# What to do
Strip out the pictures and transcribe the records that follow exactly.

^^^^^^^^^^^^^^^^

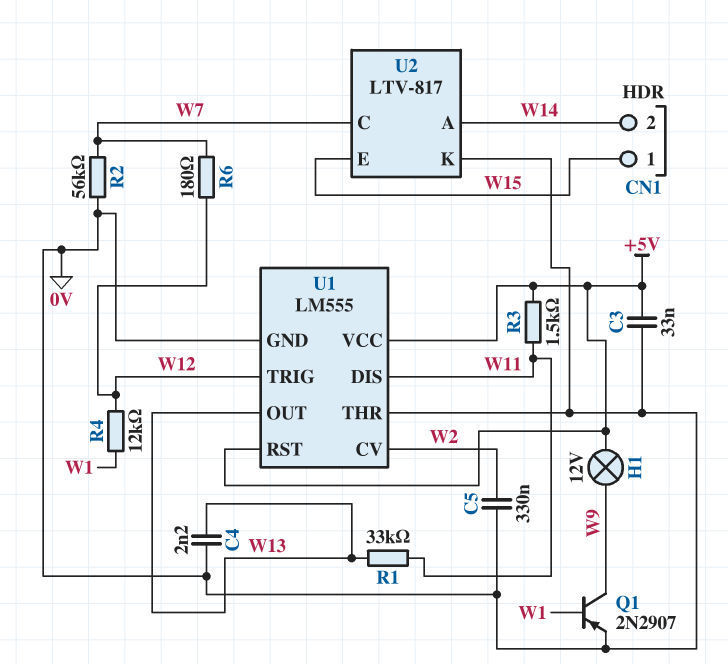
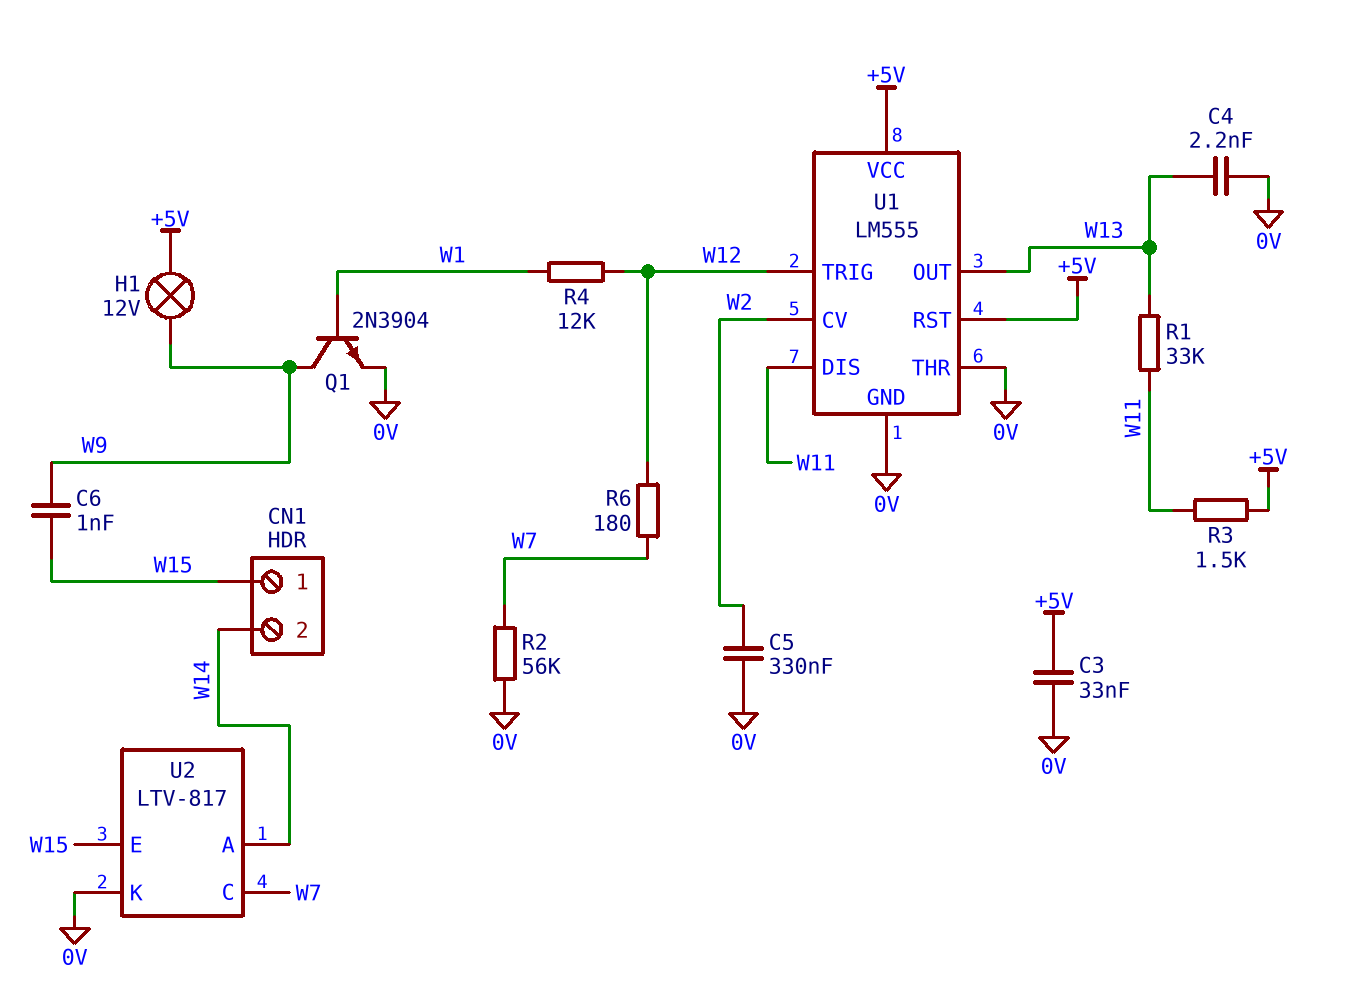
C6: none -> 1nF (W9, W15)
Q1: PNP 2N2907 (B W1, C W9, E 0V) -> NPN 2N3904 (B W1, C W9, E 0V)

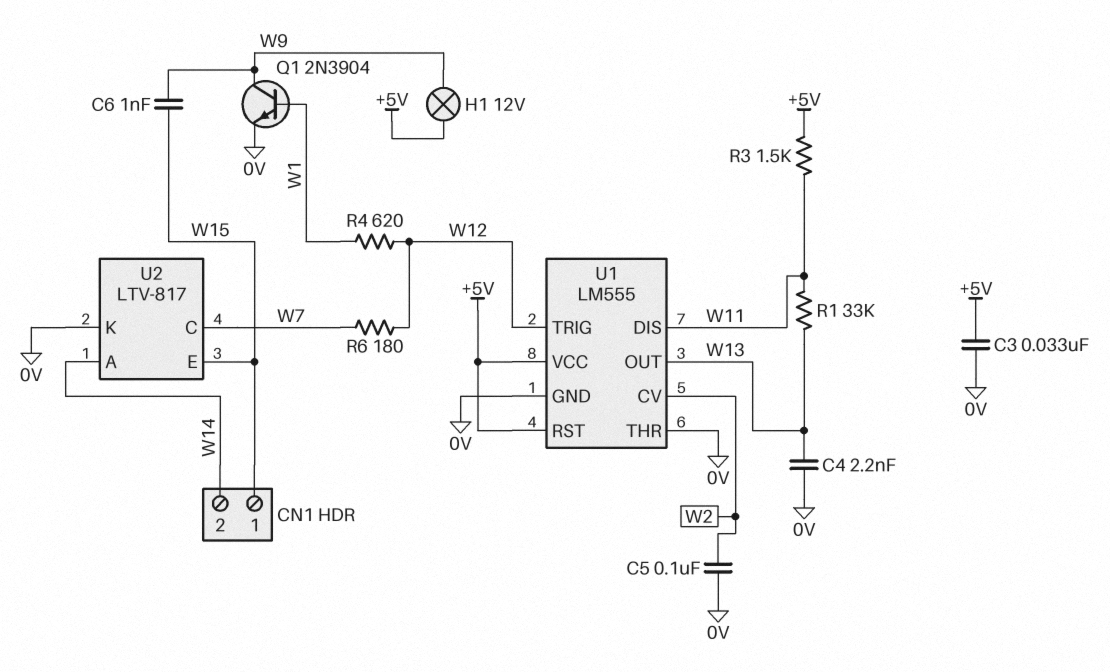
C5: 330nF (0V, W2) -> 100nF (0V, W2)
R2: 56k (0V, W7) -> none
R4: 12k (W1, W12) -> 620 (W1, W12)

^^^^^^^^^^^^^^^^

# Task answer
C6: none -> 1nF (W9, W15)
Q1: PNP 2N2907 (B W1, C W9, E 0V) -> NPN 2N3904 (B W1, C W9, E 0V)

C5: 330nF (0V, W2) -> 100nF (0V, W2)
R2: 56k (0V, W7) -> none
R4: 12k (W1, W12) -> 620 (W1, W12)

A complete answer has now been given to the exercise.